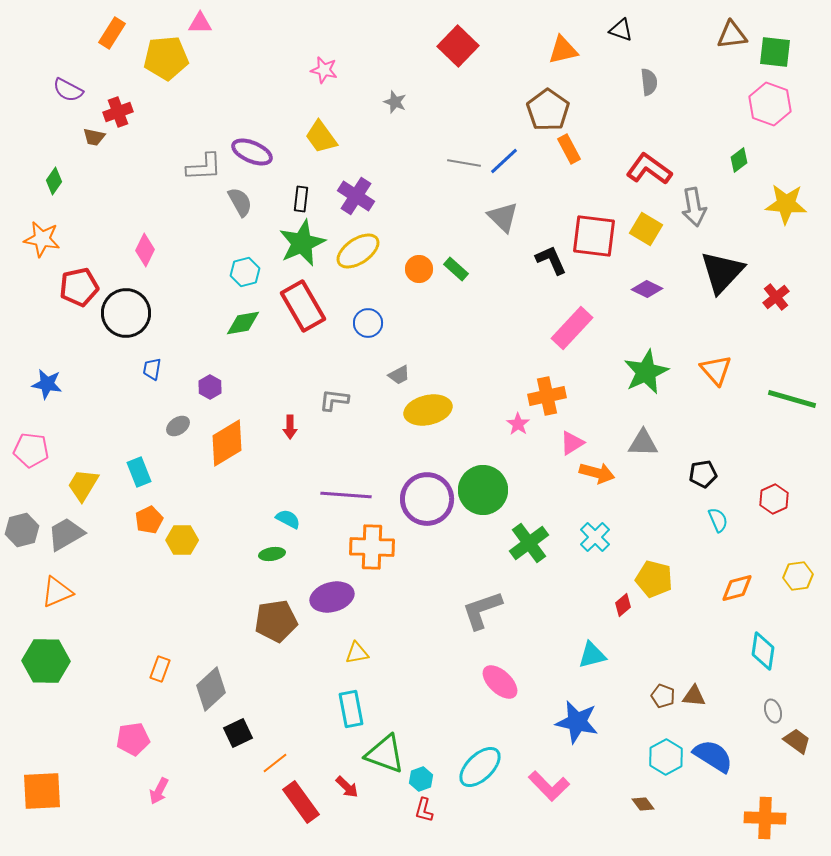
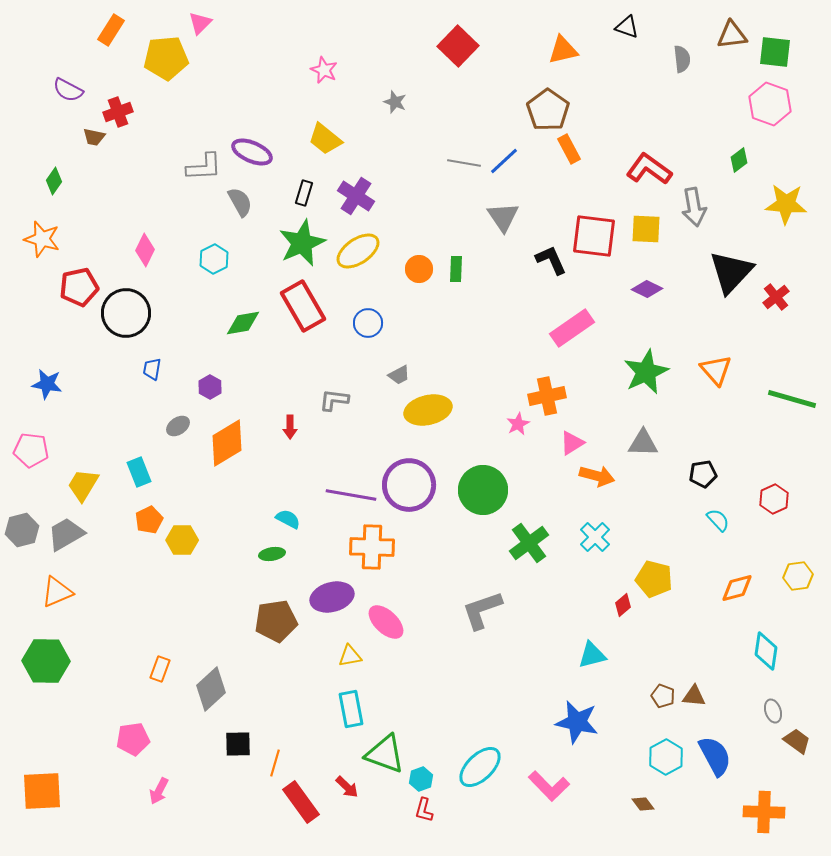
pink triangle at (200, 23): rotated 45 degrees counterclockwise
black triangle at (621, 30): moved 6 px right, 3 px up
orange rectangle at (112, 33): moved 1 px left, 3 px up
pink star at (324, 70): rotated 12 degrees clockwise
gray semicircle at (649, 82): moved 33 px right, 23 px up
yellow trapezoid at (321, 137): moved 4 px right, 2 px down; rotated 15 degrees counterclockwise
black rectangle at (301, 199): moved 3 px right, 6 px up; rotated 10 degrees clockwise
gray triangle at (503, 217): rotated 12 degrees clockwise
yellow square at (646, 229): rotated 28 degrees counterclockwise
orange star at (42, 239): rotated 6 degrees clockwise
green rectangle at (456, 269): rotated 50 degrees clockwise
cyan hexagon at (245, 272): moved 31 px left, 13 px up; rotated 12 degrees counterclockwise
black triangle at (722, 272): moved 9 px right
pink rectangle at (572, 328): rotated 12 degrees clockwise
pink star at (518, 424): rotated 10 degrees clockwise
orange arrow at (597, 473): moved 3 px down
purple line at (346, 495): moved 5 px right; rotated 6 degrees clockwise
purple circle at (427, 499): moved 18 px left, 14 px up
cyan semicircle at (718, 520): rotated 20 degrees counterclockwise
cyan diamond at (763, 651): moved 3 px right
yellow triangle at (357, 653): moved 7 px left, 3 px down
pink ellipse at (500, 682): moved 114 px left, 60 px up
black square at (238, 733): moved 11 px down; rotated 24 degrees clockwise
blue semicircle at (713, 756): moved 2 px right; rotated 30 degrees clockwise
orange line at (275, 763): rotated 36 degrees counterclockwise
orange cross at (765, 818): moved 1 px left, 6 px up
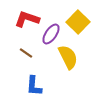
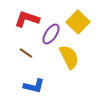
yellow semicircle: moved 1 px right
blue L-shape: rotated 80 degrees counterclockwise
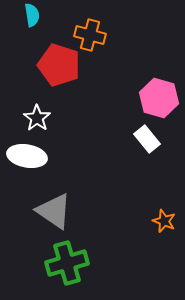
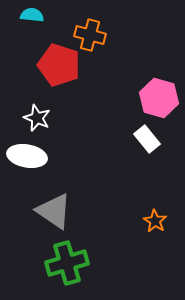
cyan semicircle: rotated 75 degrees counterclockwise
white star: rotated 12 degrees counterclockwise
orange star: moved 9 px left; rotated 10 degrees clockwise
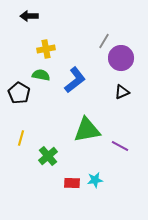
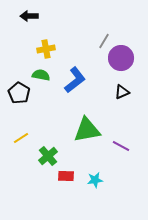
yellow line: rotated 42 degrees clockwise
purple line: moved 1 px right
red rectangle: moved 6 px left, 7 px up
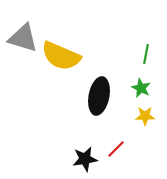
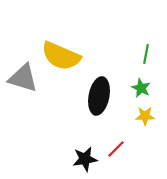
gray triangle: moved 40 px down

+++++

Scan the listing above and report how many of its lines hold the word "orange", giving the number only.

**Finished exercise**: 6